The records below:

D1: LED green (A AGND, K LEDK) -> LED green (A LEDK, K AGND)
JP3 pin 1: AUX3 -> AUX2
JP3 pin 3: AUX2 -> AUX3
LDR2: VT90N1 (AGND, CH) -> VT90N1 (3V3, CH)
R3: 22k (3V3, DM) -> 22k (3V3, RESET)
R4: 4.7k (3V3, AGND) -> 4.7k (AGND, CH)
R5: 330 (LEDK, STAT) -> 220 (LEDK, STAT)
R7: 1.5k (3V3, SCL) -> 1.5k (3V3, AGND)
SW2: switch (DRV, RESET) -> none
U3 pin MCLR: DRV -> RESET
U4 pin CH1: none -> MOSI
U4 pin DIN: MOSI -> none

End of The records.
The records below:

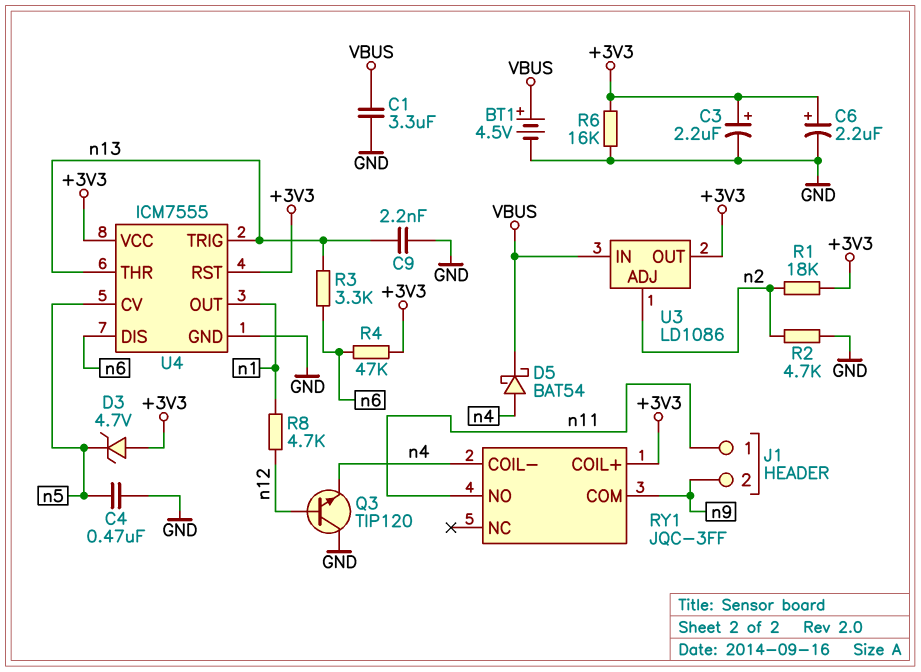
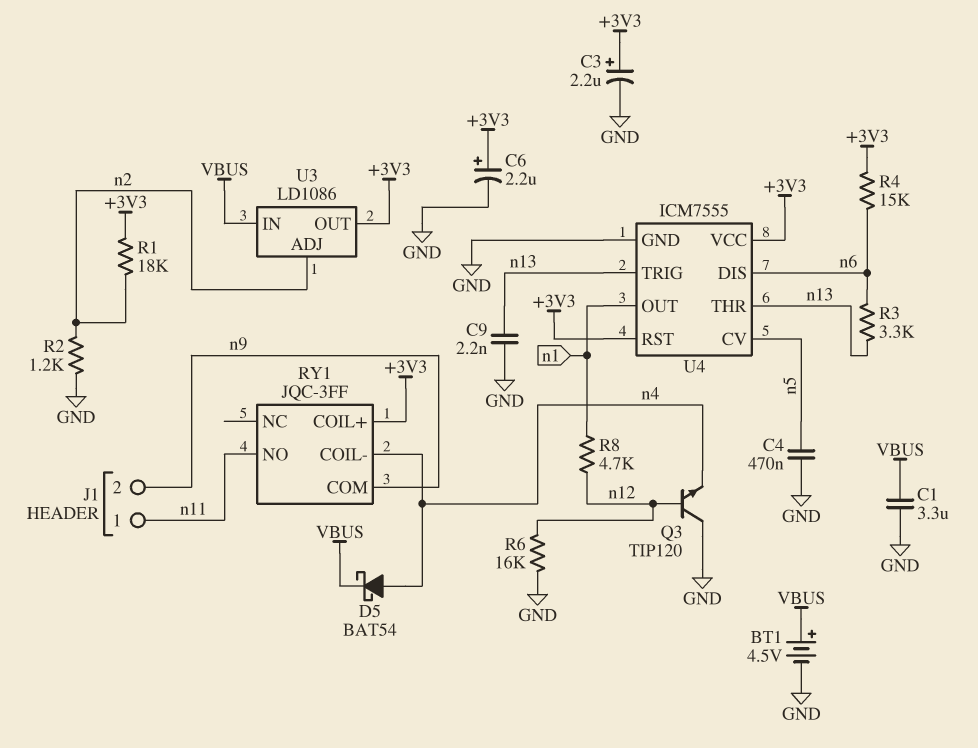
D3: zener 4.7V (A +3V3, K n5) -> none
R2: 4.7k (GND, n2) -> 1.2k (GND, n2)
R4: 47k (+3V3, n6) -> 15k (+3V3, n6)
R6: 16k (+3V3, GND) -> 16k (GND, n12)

End of The records.

§ What you have to do: Taking the entries above, print exactly the lines starting at the line with "LDR2: VT90N1 (AGND, CH) -> VT90N1 (3V3, CH)" and ending at the line with "U4 pin DIN: MOSI -> none", both included.

§ Answer box:
LDR2: VT90N1 (AGND, CH) -> VT90N1 (3V3, CH)
R3: 22k (3V3, DM) -> 22k (3V3, RESET)
R4: 4.7k (3V3, AGND) -> 4.7k (AGND, CH)
R5: 330 (LEDK, STAT) -> 220 (LEDK, STAT)
R7: 1.5k (3V3, SCL) -> 1.5k (3V3, AGND)
SW2: switch (DRV, RESET) -> none
U3 pin MCLR: DRV -> RESET
U4 pin CH1: none -> MOSI
U4 pin DIN: MOSI -> none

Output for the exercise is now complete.